§ DATA EXTRACTS
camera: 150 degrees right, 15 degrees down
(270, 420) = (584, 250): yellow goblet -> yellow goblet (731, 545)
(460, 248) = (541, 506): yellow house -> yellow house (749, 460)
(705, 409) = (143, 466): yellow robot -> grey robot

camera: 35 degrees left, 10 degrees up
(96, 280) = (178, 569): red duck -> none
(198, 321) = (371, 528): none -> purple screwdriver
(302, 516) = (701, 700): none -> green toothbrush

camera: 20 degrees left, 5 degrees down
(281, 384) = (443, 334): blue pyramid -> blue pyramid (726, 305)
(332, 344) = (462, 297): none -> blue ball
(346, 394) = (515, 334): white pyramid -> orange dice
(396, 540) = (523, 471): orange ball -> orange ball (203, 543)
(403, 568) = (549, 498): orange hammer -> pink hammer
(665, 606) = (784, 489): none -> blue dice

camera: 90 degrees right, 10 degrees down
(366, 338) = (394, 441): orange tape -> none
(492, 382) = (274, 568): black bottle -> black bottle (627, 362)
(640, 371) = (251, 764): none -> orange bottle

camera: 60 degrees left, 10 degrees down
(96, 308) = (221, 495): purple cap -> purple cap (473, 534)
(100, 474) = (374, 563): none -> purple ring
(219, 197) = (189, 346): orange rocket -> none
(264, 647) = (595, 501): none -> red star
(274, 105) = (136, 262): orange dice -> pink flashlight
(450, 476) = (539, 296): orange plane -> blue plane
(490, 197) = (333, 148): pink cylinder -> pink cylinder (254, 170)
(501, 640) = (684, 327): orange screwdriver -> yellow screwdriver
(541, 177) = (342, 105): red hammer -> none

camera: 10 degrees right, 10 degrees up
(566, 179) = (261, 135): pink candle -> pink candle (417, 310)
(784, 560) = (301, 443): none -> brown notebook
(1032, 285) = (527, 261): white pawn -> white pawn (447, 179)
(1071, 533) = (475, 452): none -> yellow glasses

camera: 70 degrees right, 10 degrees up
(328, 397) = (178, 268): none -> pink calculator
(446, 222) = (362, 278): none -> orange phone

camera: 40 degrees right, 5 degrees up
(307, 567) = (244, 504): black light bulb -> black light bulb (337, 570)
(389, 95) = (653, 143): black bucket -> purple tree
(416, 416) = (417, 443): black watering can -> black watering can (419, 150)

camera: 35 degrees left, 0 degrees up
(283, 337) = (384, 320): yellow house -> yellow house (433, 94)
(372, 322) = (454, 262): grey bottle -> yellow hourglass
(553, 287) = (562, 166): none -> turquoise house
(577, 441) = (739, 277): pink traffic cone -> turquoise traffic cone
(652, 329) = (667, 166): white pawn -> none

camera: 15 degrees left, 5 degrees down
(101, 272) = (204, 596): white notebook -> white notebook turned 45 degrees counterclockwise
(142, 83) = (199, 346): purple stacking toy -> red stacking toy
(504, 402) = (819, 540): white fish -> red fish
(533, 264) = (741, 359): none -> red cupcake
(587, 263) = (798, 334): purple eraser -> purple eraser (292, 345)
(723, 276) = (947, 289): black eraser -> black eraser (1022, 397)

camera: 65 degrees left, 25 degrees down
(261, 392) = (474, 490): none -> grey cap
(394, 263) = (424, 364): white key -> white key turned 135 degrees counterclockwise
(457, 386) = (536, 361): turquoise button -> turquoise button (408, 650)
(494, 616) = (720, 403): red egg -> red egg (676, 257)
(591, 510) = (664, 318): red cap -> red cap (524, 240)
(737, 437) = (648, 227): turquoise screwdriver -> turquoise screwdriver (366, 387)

§ ABOUT THIS TASK
Produce an exact copy of all the records.

§ EXERCISE ANSWER
camera: 150 degrees right, 15 degrees down
(270, 420) = (584, 250): yellow goblet -> yellow goblet (731, 545)
(460, 248) = (541, 506): yellow house -> yellow house (749, 460)
(705, 409) = (143, 466): yellow robot -> grey robot

camera: 35 degrees left, 10 degrees up
(96, 280) = (178, 569): red duck -> none
(198, 321) = (371, 528): none -> purple screwdriver
(302, 516) = (701, 700): none -> green toothbrush

camera: 20 degrees left, 5 degrees down
(281, 384) = (443, 334): blue pyramid -> blue pyramid (726, 305)
(332, 344) = (462, 297): none -> blue ball
(346, 394) = (515, 334): white pyramid -> orange dice
(396, 540) = (523, 471): orange ball -> orange ball (203, 543)
(403, 568) = (549, 498): orange hammer -> pink hammer
(665, 606) = (784, 489): none -> blue dice

camera: 90 degrees right, 10 degrees down
(366, 338) = (394, 441): orange tape -> none
(492, 382) = (274, 568): black bottle -> black bottle (627, 362)
(640, 371) = (251, 764): none -> orange bottle

camera: 60 degrees left, 10 degrees down
(96, 308) = (221, 495): purple cap -> purple cap (473, 534)
(100, 474) = (374, 563): none -> purple ring
(219, 197) = (189, 346): orange rocket -> none
(264, 647) = (595, 501): none -> red star
(274, 105) = (136, 262): orange dice -> pink flashlight
(450, 476) = (539, 296): orange plane -> blue plane
(490, 197) = (333, 148): pink cylinder -> pink cylinder (254, 170)
(501, 640) = (684, 327): orange screwdriver -> yellow screwdriver
(541, 177) = (342, 105): red hammer -> none

camera: 10 degrees right, 10 degrees up
(566, 179) = (261, 135): pink candle -> pink candle (417, 310)
(784, 560) = (301, 443): none -> brown notebook
(1032, 285) = (527, 261): white pawn -> white pawn (447, 179)
(1071, 533) = (475, 452): none -> yellow glasses

camera: 70 degrees right, 10 degrees up
(328, 397) = (178, 268): none -> pink calculator
(446, 222) = (362, 278): none -> orange phone

camera: 40 degrees right, 5 degrees up
(307, 567) = (244, 504): black light bulb -> black light bulb (337, 570)
(389, 95) = (653, 143): black bucket -> purple tree
(416, 416) = (417, 443): black watering can -> black watering can (419, 150)

camera: 35 degrees left, 0 degrees up
(283, 337) = (384, 320): yellow house -> yellow house (433, 94)
(372, 322) = (454, 262): grey bottle -> yellow hourglass
(553, 287) = (562, 166): none -> turquoise house
(577, 441) = (739, 277): pink traffic cone -> turquoise traffic cone
(652, 329) = (667, 166): white pawn -> none

camera: 15 degrees left, 5 degrees down
(101, 272) = (204, 596): white notebook -> white notebook turned 45 degrees counterclockwise
(142, 83) = (199, 346): purple stacking toy -> red stacking toy
(504, 402) = (819, 540): white fish -> red fish
(533, 264) = (741, 359): none -> red cupcake
(587, 263) = (798, 334): purple eraser -> purple eraser (292, 345)
(723, 276) = (947, 289): black eraser -> black eraser (1022, 397)

camera: 65 degrees left, 25 degrees down
(261, 392) = (474, 490): none -> grey cap
(394, 263) = (424, 364): white key -> white key turned 135 degrees counterclockwise
(457, 386) = (536, 361): turquoise button -> turquoise button (408, 650)
(494, 616) = (720, 403): red egg -> red egg (676, 257)
(591, 510) = (664, 318): red cap -> red cap (524, 240)
(737, 437) = (648, 227): turquoise screwdriver -> turquoise screwdriver (366, 387)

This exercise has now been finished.